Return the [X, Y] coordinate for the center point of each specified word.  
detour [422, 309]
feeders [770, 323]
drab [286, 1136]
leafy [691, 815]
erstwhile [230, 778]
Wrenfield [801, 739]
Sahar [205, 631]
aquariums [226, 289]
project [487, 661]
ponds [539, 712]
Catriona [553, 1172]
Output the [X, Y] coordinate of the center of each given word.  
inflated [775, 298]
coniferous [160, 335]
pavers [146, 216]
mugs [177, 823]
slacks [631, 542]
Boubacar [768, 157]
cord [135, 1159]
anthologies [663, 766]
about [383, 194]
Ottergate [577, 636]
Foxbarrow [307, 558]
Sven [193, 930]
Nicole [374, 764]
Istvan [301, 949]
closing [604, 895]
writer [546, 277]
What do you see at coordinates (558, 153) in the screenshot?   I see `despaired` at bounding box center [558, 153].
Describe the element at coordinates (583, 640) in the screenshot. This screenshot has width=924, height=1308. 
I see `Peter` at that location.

——————————

DIRECTIVE:
Return every one of the records above word for word, with nothing changed.

TASK ANSWER:
Return the [X, Y] coordinate for the center point of each specified word.  
detour [422, 309]
feeders [770, 323]
drab [286, 1136]
leafy [691, 815]
erstwhile [230, 778]
Wrenfield [801, 739]
Sahar [205, 631]
aquariums [226, 289]
project [487, 661]
ponds [539, 712]
Catriona [553, 1172]
Output the [X, Y] coordinate of the center of each given word.  
inflated [775, 298]
coniferous [160, 335]
pavers [146, 216]
mugs [177, 823]
slacks [631, 542]
Boubacar [768, 157]
cord [135, 1159]
anthologies [663, 766]
about [383, 194]
Ottergate [577, 636]
Foxbarrow [307, 558]
Sven [193, 930]
Nicole [374, 764]
Istvan [301, 949]
closing [604, 895]
writer [546, 277]
What do you see at coordinates (558, 153) in the screenshot?   I see `despaired` at bounding box center [558, 153].
Describe the element at coordinates (583, 640) in the screenshot. This screenshot has width=924, height=1308. 
I see `Peter` at that location.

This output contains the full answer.